Instructions for the task – Reproduce the rows below, swapping every "lapwing" for "plover" and leaving everything else unchanged.

(Word and element location rows)
* Begin *

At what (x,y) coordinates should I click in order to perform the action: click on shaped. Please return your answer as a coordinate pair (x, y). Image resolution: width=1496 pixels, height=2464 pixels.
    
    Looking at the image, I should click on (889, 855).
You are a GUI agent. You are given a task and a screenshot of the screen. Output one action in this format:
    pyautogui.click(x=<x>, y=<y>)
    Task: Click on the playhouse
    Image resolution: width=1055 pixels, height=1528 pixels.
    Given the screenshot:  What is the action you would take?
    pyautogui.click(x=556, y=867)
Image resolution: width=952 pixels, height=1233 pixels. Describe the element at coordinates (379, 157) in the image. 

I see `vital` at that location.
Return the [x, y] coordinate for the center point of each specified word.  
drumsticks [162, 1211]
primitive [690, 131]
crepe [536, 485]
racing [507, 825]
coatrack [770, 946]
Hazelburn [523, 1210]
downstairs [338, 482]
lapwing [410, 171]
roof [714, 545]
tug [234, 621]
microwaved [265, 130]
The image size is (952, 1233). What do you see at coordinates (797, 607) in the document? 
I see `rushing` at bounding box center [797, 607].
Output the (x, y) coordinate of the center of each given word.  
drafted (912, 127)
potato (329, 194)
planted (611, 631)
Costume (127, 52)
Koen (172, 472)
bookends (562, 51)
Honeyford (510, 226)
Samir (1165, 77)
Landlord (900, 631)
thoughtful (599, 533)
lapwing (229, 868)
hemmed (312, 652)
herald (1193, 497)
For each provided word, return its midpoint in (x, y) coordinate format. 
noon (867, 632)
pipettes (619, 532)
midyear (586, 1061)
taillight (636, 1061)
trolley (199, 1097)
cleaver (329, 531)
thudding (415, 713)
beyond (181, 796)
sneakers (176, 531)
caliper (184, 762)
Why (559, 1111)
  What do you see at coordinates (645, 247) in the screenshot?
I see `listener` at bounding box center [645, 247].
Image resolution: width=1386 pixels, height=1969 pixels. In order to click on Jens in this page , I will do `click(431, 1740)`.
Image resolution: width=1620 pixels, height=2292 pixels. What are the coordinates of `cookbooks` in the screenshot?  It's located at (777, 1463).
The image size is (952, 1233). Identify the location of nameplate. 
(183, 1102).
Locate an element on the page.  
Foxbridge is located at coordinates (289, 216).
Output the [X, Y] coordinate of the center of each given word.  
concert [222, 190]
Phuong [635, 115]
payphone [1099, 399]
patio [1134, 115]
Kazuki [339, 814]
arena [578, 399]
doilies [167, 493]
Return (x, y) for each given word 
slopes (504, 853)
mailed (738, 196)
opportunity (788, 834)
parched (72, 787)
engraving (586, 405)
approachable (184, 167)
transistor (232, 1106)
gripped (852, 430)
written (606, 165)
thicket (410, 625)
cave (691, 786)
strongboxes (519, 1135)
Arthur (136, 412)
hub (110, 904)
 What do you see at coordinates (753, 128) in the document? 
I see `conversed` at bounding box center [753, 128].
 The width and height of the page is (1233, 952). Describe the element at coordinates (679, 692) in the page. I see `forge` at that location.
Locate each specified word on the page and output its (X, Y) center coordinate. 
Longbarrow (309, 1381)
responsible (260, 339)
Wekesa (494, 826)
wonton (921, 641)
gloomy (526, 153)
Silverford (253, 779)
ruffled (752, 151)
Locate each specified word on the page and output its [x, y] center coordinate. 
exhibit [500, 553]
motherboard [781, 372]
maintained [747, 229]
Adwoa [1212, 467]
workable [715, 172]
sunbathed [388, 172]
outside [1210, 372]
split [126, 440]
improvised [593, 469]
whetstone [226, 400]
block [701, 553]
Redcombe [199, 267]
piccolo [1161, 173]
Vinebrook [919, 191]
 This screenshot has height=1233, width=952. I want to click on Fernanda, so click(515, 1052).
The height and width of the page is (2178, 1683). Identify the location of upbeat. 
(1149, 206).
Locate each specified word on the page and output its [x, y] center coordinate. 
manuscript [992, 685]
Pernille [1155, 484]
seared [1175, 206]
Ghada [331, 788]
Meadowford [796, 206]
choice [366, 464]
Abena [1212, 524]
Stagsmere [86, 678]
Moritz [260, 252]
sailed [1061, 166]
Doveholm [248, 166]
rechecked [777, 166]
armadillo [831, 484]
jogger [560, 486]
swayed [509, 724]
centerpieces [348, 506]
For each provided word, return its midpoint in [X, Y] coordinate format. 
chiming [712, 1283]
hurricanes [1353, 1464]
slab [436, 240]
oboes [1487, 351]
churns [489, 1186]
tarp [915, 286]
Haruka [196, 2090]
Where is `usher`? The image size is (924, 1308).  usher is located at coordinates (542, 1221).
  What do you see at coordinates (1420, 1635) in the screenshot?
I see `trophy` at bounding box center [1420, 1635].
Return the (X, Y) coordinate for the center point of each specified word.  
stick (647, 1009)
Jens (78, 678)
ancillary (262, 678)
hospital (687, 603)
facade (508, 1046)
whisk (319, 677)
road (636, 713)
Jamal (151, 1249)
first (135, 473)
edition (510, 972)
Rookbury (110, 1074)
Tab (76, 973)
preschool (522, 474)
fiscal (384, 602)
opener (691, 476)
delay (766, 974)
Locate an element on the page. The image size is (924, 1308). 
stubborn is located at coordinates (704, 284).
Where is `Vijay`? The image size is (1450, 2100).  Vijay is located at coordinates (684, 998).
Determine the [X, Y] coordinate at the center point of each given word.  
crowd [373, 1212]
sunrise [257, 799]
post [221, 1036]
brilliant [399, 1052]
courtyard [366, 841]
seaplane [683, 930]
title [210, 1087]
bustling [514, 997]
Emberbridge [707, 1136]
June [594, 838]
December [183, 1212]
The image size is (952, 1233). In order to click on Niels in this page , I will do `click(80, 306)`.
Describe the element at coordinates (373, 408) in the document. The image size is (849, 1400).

* End *

Answer –
At what (x,y) coordinates should I click in order to perform the action: click on shaped. Please return your answer as a coordinate pair (x, y). Image resolution: width=1496 pixels, height=2464 pixels.
    
    Looking at the image, I should click on (889, 855).
You are a GUI agent. You are given a task and a screenshot of the screen. Output one action in this format:
    pyautogui.click(x=<x>, y=<y>)
    Task: Click on the playhouse
    Image resolution: width=1055 pixels, height=1528 pixels.
    Given the screenshot:  What is the action you would take?
    pyautogui.click(x=556, y=867)
Image resolution: width=952 pixels, height=1233 pixels. Describe the element at coordinates (379, 157) in the image. 

I see `vital` at that location.
Return the [x, y] coordinate for the center point of each specified word.  
drumsticks [162, 1211]
primitive [690, 131]
crepe [536, 485]
racing [507, 825]
coatrack [770, 946]
Hazelburn [523, 1210]
downstairs [338, 482]
plover [410, 171]
roof [714, 545]
tug [234, 621]
microwaved [265, 130]
The image size is (952, 1233). What do you see at coordinates (797, 607) in the document? 
I see `rushing` at bounding box center [797, 607].
Output the (x, y) coordinate of the center of each given word.  
drafted (912, 127)
potato (329, 194)
planted (611, 631)
Costume (127, 52)
Koen (172, 472)
bookends (562, 51)
Honeyford (510, 226)
Samir (1165, 77)
Landlord (900, 631)
thoughtful (599, 533)
plover (229, 868)
hemmed (312, 652)
herald (1193, 497)
For each provided word, return its midpoint in (x, y) coordinate format. 
noon (867, 632)
pipettes (619, 532)
midyear (586, 1061)
taillight (636, 1061)
trolley (199, 1097)
cleaver (329, 531)
thudding (415, 713)
beyond (181, 796)
sneakers (176, 531)
caliper (184, 762)
Why (559, 1111)
  What do you see at coordinates (645, 247) in the screenshot?
I see `listener` at bounding box center [645, 247].
Image resolution: width=1386 pixels, height=1969 pixels. In order to click on Jens in this page , I will do `click(431, 1740)`.
Image resolution: width=1620 pixels, height=2292 pixels. What are the coordinates of `cookbooks` in the screenshot?  It's located at (777, 1463).
The image size is (952, 1233). Identify the location of nameplate. 
(183, 1102).
Locate an element on the page.  
Foxbridge is located at coordinates (289, 216).
Output the [X, Y] coordinate of the center of each given word.  
concert [222, 190]
Phuong [635, 115]
payphone [1099, 399]
patio [1134, 115]
Kazuki [339, 814]
arena [578, 399]
doilies [167, 493]
Return (x, y) for each given word 
slopes (504, 853)
mailed (738, 196)
opportunity (788, 834)
parched (72, 787)
engraving (586, 405)
approachable (184, 167)
transistor (232, 1106)
gripped (852, 430)
written (606, 165)
thicket (410, 625)
cave (691, 786)
strongboxes (519, 1135)
Arthur (136, 412)
hub (110, 904)
 What do you see at coordinates (753, 128) in the document? 
I see `conversed` at bounding box center [753, 128].
 The width and height of the page is (1233, 952). Describe the element at coordinates (679, 692) in the page. I see `forge` at that location.
Locate each specified word on the page and output its (X, Y) center coordinate. 
Longbarrow (309, 1381)
responsible (260, 339)
Wekesa (494, 826)
wonton (921, 641)
gloomy (526, 153)
Silverford (253, 779)
ruffled (752, 151)
Locate each specified word on the page and output its [x, y] center coordinate. 
exhibit [500, 553]
motherboard [781, 372]
maintained [747, 229]
Adwoa [1212, 467]
workable [715, 172]
sunbathed [388, 172]
outside [1210, 372]
split [126, 440]
improvised [593, 469]
whetstone [226, 400]
block [701, 553]
Redcombe [199, 267]
piccolo [1161, 173]
Vinebrook [919, 191]
 This screenshot has height=1233, width=952. I want to click on Fernanda, so click(515, 1052).
The height and width of the page is (2178, 1683). Identify the location of upbeat. 
(1149, 206).
Locate each specified word on the page and output its [x, y] center coordinate. 
manuscript [992, 685]
Pernille [1155, 484]
seared [1175, 206]
Ghada [331, 788]
Meadowford [796, 206]
choice [366, 464]
Abena [1212, 524]
Stagsmere [86, 678]
Moritz [260, 252]
sailed [1061, 166]
Doveholm [248, 166]
rechecked [777, 166]
armadillo [831, 484]
jogger [560, 486]
swayed [509, 724]
centerpieces [348, 506]
For each provided word, return its midpoint in [X, Y] coordinate format. 
chiming [712, 1283]
hurricanes [1353, 1464]
slab [436, 240]
oboes [1487, 351]
churns [489, 1186]
tarp [915, 286]
Haruka [196, 2090]
Where is `usher`? The image size is (924, 1308).  usher is located at coordinates (542, 1221).
  What do you see at coordinates (1420, 1635) in the screenshot?
I see `trophy` at bounding box center [1420, 1635].
Return the (X, Y) coordinate for the center point of each specified word.  
stick (647, 1009)
Jens (78, 678)
ancillary (262, 678)
hospital (687, 603)
facade (508, 1046)
whisk (319, 677)
road (636, 713)
Jamal (151, 1249)
first (135, 473)
edition (510, 972)
Rookbury (110, 1074)
Tab (76, 973)
preschool (522, 474)
fiscal (384, 602)
opener (691, 476)
delay (766, 974)
Locate an element on the page. The image size is (924, 1308). 
stubborn is located at coordinates (704, 284).
Where is `Vijay`? The image size is (1450, 2100).  Vijay is located at coordinates (684, 998).
Determine the [X, Y] coordinate at the center point of each given word.  
crowd [373, 1212]
sunrise [257, 799]
post [221, 1036]
brilliant [399, 1052]
courtyard [366, 841]
seaplane [683, 930]
title [210, 1087]
bustling [514, 997]
Emberbridge [707, 1136]
June [594, 838]
December [183, 1212]
The image size is (952, 1233). In order to click on Niels in this page , I will do `click(80, 306)`.
Describe the element at coordinates (373, 408) in the document. The image size is (849, 1400).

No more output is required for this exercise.